*** Task input Section Begins ***

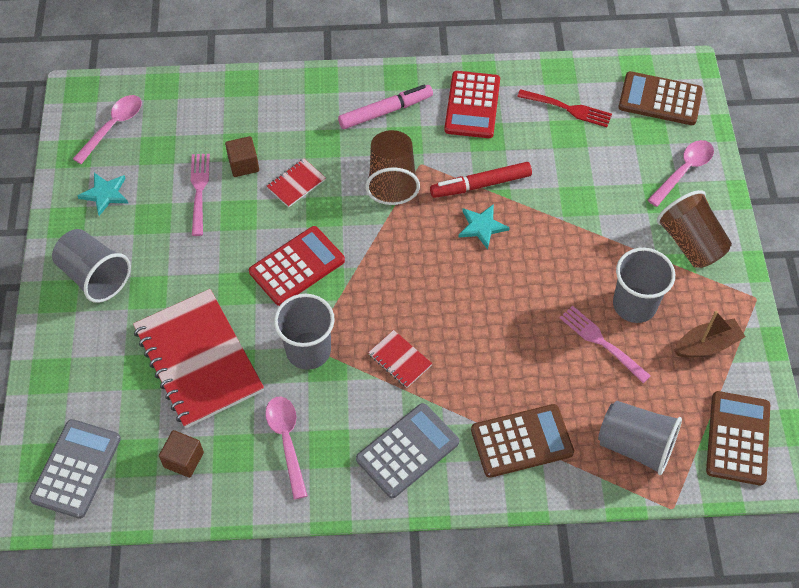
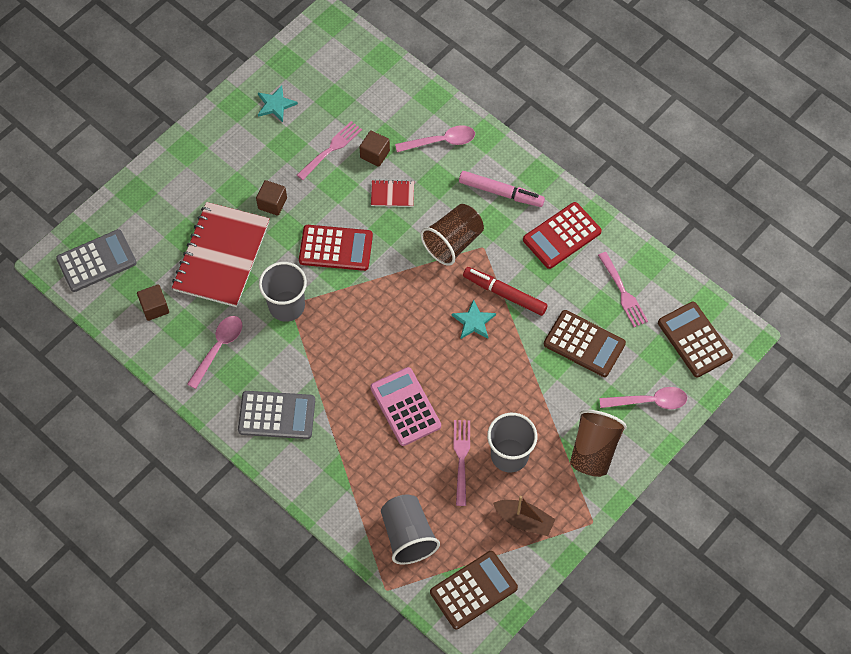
camera: 45 degrees right, 5 degrees up
(95, 276) = (218, 153): grey cup -> none
(113, 127) = (325, 62): pink spoon -> pink spoon (441, 141)
(196, 276) = (272, 203): none -> brown cube
(400, 360) = (331, 359): red notebook -> none
(508, 342) = (405, 407): none -> pink calculator
(521, 441) = (346, 470): brown calculator -> brown calculator (584, 344)
(567, 108) = (622, 292): red fork -> pink fork

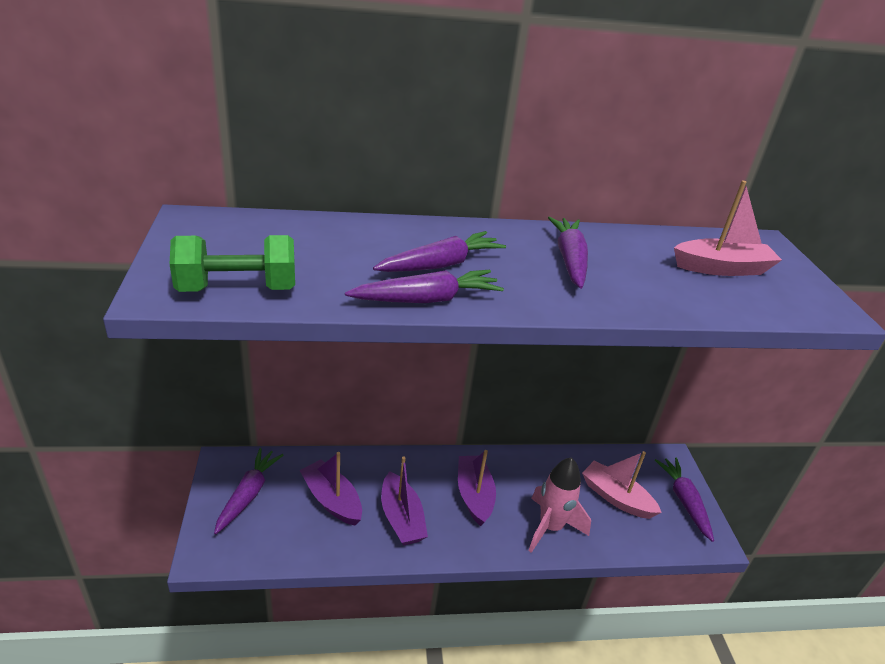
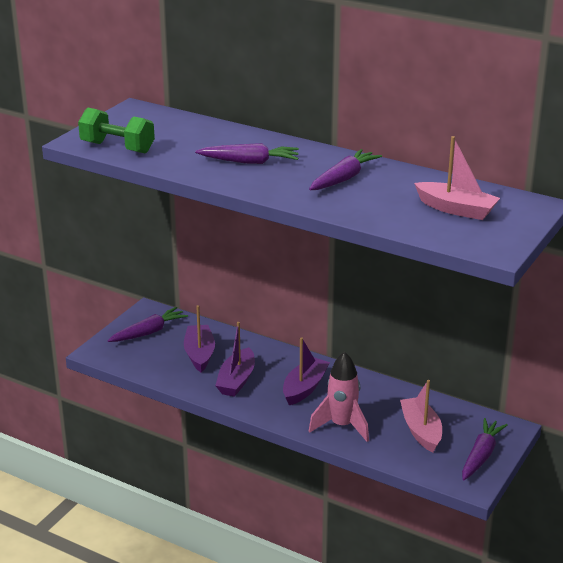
camera: 40 degrees right, 5 degrees down
(427, 299) = (213, 176): purple carrot -> none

*** Task input Section Ends ***

**Exercise aim**
Apply a filter for "pink" to the data above, then copy each line that matches.

**Solution for this exercise**
(113, 127) = (325, 62): pink spoon -> pink spoon (441, 141)
(508, 342) = (405, 407): none -> pink calculator
(567, 108) = (622, 292): red fork -> pink fork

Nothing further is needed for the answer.